Input for this task:
»»

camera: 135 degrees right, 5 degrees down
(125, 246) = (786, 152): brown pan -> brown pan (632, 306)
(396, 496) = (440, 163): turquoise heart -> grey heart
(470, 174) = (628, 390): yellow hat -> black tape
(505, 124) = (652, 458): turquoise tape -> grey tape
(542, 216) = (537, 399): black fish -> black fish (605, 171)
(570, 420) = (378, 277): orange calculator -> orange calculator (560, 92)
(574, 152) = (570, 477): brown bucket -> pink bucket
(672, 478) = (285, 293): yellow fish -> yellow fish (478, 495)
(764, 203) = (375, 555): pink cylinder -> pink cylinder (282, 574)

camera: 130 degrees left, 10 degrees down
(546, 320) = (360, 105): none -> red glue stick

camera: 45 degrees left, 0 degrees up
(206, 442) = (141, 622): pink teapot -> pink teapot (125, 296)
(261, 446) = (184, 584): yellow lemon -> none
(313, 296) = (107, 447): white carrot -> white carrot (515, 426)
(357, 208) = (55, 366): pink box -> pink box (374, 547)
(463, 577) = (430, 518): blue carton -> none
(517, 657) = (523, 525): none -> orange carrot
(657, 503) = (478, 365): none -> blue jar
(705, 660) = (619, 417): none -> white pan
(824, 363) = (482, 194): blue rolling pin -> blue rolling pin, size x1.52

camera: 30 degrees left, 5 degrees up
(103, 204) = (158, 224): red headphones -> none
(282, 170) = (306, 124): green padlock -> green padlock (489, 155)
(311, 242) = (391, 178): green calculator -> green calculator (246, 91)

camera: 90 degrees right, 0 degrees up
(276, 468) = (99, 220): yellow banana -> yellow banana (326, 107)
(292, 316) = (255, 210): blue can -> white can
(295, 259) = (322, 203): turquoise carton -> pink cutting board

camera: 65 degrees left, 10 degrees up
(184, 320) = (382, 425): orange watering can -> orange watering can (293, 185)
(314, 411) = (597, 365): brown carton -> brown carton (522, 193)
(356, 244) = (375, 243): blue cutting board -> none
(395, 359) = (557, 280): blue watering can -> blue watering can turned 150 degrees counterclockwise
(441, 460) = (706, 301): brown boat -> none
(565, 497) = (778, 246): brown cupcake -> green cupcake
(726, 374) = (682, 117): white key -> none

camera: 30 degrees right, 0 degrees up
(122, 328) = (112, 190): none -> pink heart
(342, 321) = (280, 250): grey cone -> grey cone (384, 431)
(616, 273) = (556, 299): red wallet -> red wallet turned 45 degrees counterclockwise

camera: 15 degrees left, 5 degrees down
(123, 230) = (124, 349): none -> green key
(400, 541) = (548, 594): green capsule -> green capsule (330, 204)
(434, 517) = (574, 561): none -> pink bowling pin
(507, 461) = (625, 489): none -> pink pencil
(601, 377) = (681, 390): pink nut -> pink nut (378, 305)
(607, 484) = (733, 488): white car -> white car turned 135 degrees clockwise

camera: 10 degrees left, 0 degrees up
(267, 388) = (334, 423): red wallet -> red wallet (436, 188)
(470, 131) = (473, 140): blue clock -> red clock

««

What you should do:
Using the entries above, give again each line from the one containing "(267, 388) = (334, 423): red" through the last line, exactly and only those.

Your solution:
(267, 388) = (334, 423): red wallet -> red wallet (436, 188)
(470, 131) = (473, 140): blue clock -> red clock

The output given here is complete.